◆ Task brief: Select and reproduce each line of the listing below that bears the string "matching".

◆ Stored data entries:
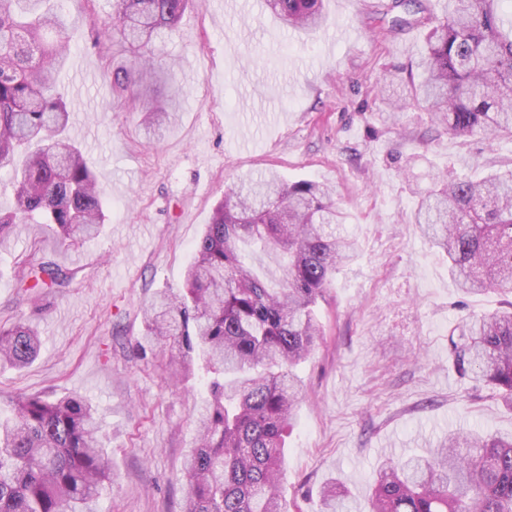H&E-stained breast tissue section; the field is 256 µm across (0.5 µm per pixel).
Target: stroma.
I'll list each match as a JSON object with an SVG mask.
<instances>
[{"mask_svg": "<svg viewBox=\"0 0 512 512\" xmlns=\"http://www.w3.org/2000/svg\"><path fill=\"white\" fill-rule=\"evenodd\" d=\"M64 9L80 36L58 87L108 220L85 241L21 224L0 246V324L33 321L42 342L30 367L0 371V407L20 392L73 391L98 406L112 459L100 512H180L175 477L206 385L170 377V346L134 357L142 309L156 289L182 286L225 192L271 171L335 191L358 253L320 300L324 336L298 368L307 395L284 462L290 512H323L331 478L364 507L382 460L426 454L448 433L512 435V409L449 355L457 323L504 308L512 293L462 294L411 218L437 175L478 178L512 163V138L439 135L423 108L383 103L380 84L416 59L427 33L393 28L405 7L325 0V22L304 33L266 0H194L159 45L174 76L161 86L171 119L155 130L112 90L125 55L95 31L111 0ZM21 258L76 269L79 284L62 296L18 290Z\"/></svg>", "mask_w": 512, "mask_h": 512, "instance_id": "stroma-1", "label": "stroma"}]
</instances>
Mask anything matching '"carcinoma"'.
Instances as JSON below:
<instances>
[{"label":"carcinoma","instance_id":"obj_1","mask_svg":"<svg viewBox=\"0 0 512 512\" xmlns=\"http://www.w3.org/2000/svg\"><path fill=\"white\" fill-rule=\"evenodd\" d=\"M191 0H112L99 34L133 53L112 71L116 92L151 125L170 118L157 85L166 81L156 39L173 31ZM295 28L315 30L324 0H268ZM507 0H448L441 15L394 25L427 26L425 47L399 85L412 104L456 137H512V10ZM62 0H0V170L14 173V207L0 213V245L18 224H53L64 239L98 234L104 201L82 150L67 136L70 111L56 71L77 38ZM341 212L313 180L263 176L229 190L192 245L181 288L155 293L143 310L137 351L166 342L178 351L171 375L200 369L207 397L196 418L198 442L180 484L183 512H288L281 486L284 448L304 394L297 366L322 336L316 307L338 266L356 257L338 232ZM429 243L448 258L464 294L512 292V169L460 179L445 176L419 194L413 213ZM275 255L283 275L257 273L248 249ZM30 288L54 294L75 271L48 262L20 270ZM463 371L512 408V302L473 314L451 333ZM39 351V330L0 326V364L23 368ZM0 416V512H98L112 489L101 448V416L78 394L50 400L20 393ZM323 512H346L336 483L322 487ZM368 512H512V438L468 431L431 456L386 460Z\"/></svg>","mask_w":512,"mask_h":512}]
</instances>
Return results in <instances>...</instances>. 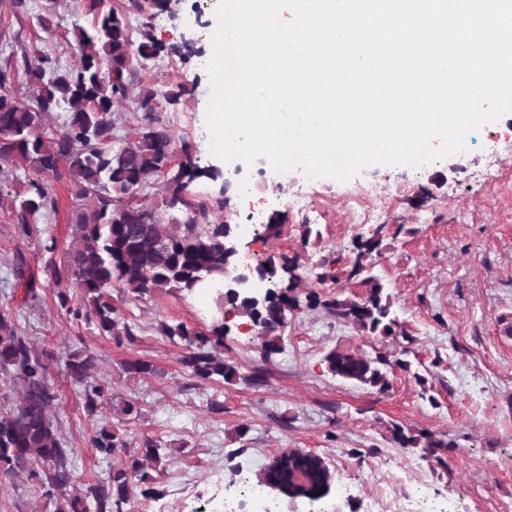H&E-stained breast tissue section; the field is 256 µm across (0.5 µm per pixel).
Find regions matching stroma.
Returning <instances> with one entry per match:
<instances>
[{
	"mask_svg": "<svg viewBox=\"0 0 512 512\" xmlns=\"http://www.w3.org/2000/svg\"><path fill=\"white\" fill-rule=\"evenodd\" d=\"M218 0H185L177 19L161 15L152 33L166 46L195 41L211 47ZM29 12L0 0V67L23 58L48 56L58 67L73 68L79 53L74 26L86 25L78 0H30ZM131 97L115 107L117 136L133 138L141 122L133 99L146 87L184 88L179 104L162 112L175 140L192 145L197 164L209 163L207 127L210 87L205 70L177 55L137 60ZM512 113L474 132L464 152L412 168L375 164L349 182L300 179L246 165L241 176L252 184V204L263 212L254 232L241 235L238 259L258 266L296 259L301 292L319 290L323 261L333 263L342 281L339 298L365 291L347 277L353 241L360 229L351 220L359 206L373 210L383 225L381 256L374 268L391 296L399 326L388 338L368 336L323 310L290 316L280 332L284 350L266 361L254 334L242 333L225 300L214 292L194 296L170 290L138 295L116 288L112 304L134 324L135 339L103 336L61 309L51 287L24 299L13 266L24 254L32 274H41L48 256L63 259L73 240L79 201L68 184L55 185L56 208L31 228L15 224L12 200L27 189L23 180L0 170V310L10 311L18 329L37 351L50 355L49 373L58 394L53 410L59 431L72 448V482L65 494L46 495L28 475L0 480V512H59L83 485L106 475L109 462L90 442L95 429L120 427L139 445L152 438L171 450L158 481L161 495L134 498L128 512L167 507L188 476L205 474L226 482L257 483L273 453L301 448L324 457L333 473L327 502L338 512H365L368 474L380 460L390 462L395 491L419 477L453 512H512ZM376 193L353 203L346 186ZM307 208L298 211L295 197ZM278 231H268L271 221ZM55 245L47 254V245ZM184 324L208 332L224 324V357L235 363L240 381L204 383L189 378L180 363L183 349L170 342L163 326ZM91 349L94 378L107 398L96 415L83 406L82 385L64 372L62 356ZM389 359L387 391L332 376L324 356L331 350ZM144 359L152 376L124 373L122 366ZM260 371L265 383L251 386L244 376ZM135 411L122 416L124 401ZM427 430L449 441L428 453L403 448L392 425Z\"/></svg>",
	"mask_w": 512,
	"mask_h": 512,
	"instance_id": "obj_1",
	"label": "stroma"
}]
</instances>
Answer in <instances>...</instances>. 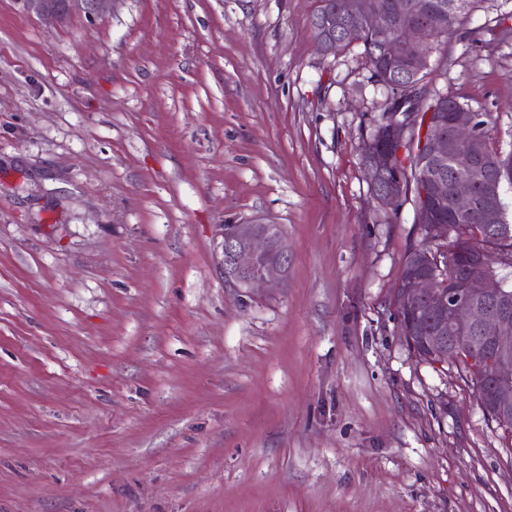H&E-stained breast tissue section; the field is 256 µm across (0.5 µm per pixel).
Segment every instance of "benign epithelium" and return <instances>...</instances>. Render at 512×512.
Listing matches in <instances>:
<instances>
[{
    "mask_svg": "<svg viewBox=\"0 0 512 512\" xmlns=\"http://www.w3.org/2000/svg\"><path fill=\"white\" fill-rule=\"evenodd\" d=\"M21 12L47 21H62L73 13L89 19L101 17L114 0H15ZM463 3L453 0L448 11L429 15L416 10L404 0L397 9L383 12L369 0H337L319 21L323 32L316 41L323 57L333 53L336 35L358 23L378 35L388 72L397 76L405 71L419 73L428 67V46L439 31V18L448 19L461 10ZM439 111L444 116L435 120L422 134L421 149L429 174L422 196L431 234H448L445 217L474 218L497 232L506 223L501 201V186L482 157L481 127L478 113L448 100L440 94ZM405 128L392 123L387 146L367 150L364 166L372 185L374 197L387 210L399 208L402 184L393 172L395 155L401 152ZM453 162L461 176L448 179L442 172L447 162ZM222 258L219 267L224 281L233 288L251 290L266 288L278 291L288 284L291 257L283 225L233 224L220 226ZM431 257L421 253L419 270L404 281L400 290L406 299L423 303L421 324L431 341L443 346L447 335L469 332L476 327L493 335V347L485 350L468 346L463 355L473 369H489L497 379L492 391L477 389L480 403L492 398L501 410H512V313L509 295L502 279L488 271V260L481 257L460 272L455 288L448 293L436 289L431 273L426 271Z\"/></svg>",
    "mask_w": 512,
    "mask_h": 512,
    "instance_id": "benign-epithelium-1",
    "label": "benign epithelium"
}]
</instances>
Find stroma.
Instances as JSON below:
<instances>
[{
    "label": "stroma",
    "mask_w": 512,
    "mask_h": 512,
    "mask_svg": "<svg viewBox=\"0 0 512 512\" xmlns=\"http://www.w3.org/2000/svg\"><path fill=\"white\" fill-rule=\"evenodd\" d=\"M313 0H0V512H512V429L416 357L423 234L361 165L385 92ZM430 90L512 151V0ZM281 224L286 288L225 285L223 224ZM115 0H15L19 10L47 21H62L73 13L89 19L101 17Z\"/></svg>",
    "instance_id": "1"
}]
</instances>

◆ Exercise answer:
Mask anything matching '"carcinoma"'.
Find regions matching stroma.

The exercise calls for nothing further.